(Beginning of Record set)
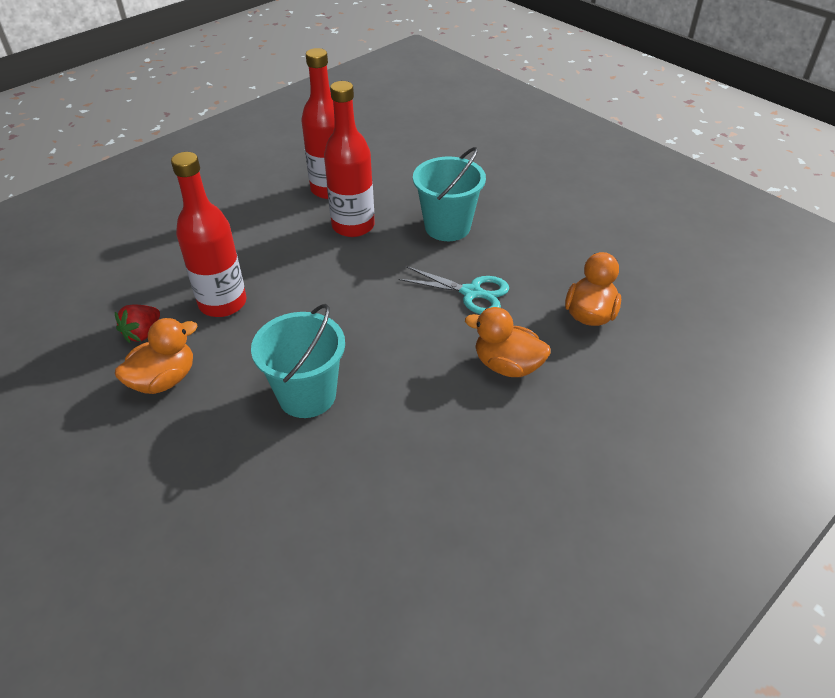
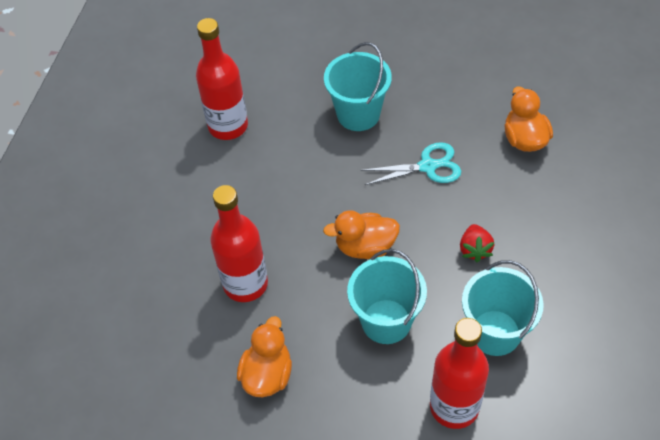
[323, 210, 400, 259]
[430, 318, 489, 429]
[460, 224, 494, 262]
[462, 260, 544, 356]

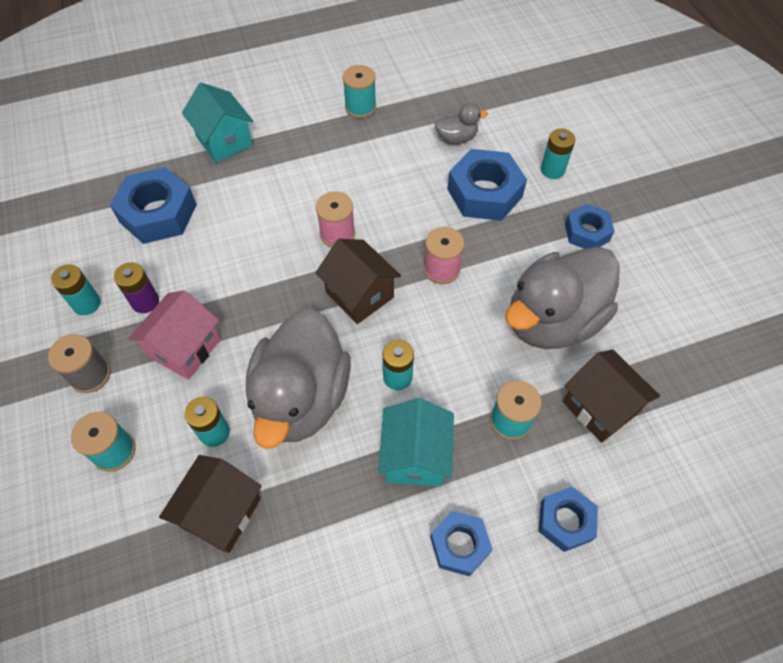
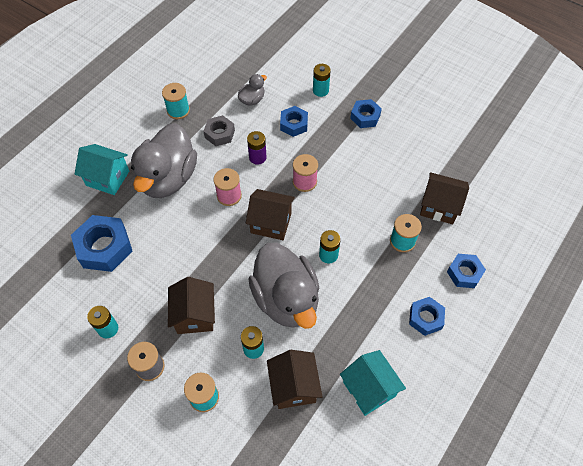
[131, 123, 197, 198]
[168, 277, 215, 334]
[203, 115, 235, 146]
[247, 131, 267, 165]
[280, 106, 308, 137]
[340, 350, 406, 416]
(End of Record set)
Task description: Only the lines from the one containing "[203, 115, 235, 146]" through the last line of the entries above should be copied, exactly as written.

Response:
[203, 115, 235, 146]
[247, 131, 267, 165]
[280, 106, 308, 137]
[340, 350, 406, 416]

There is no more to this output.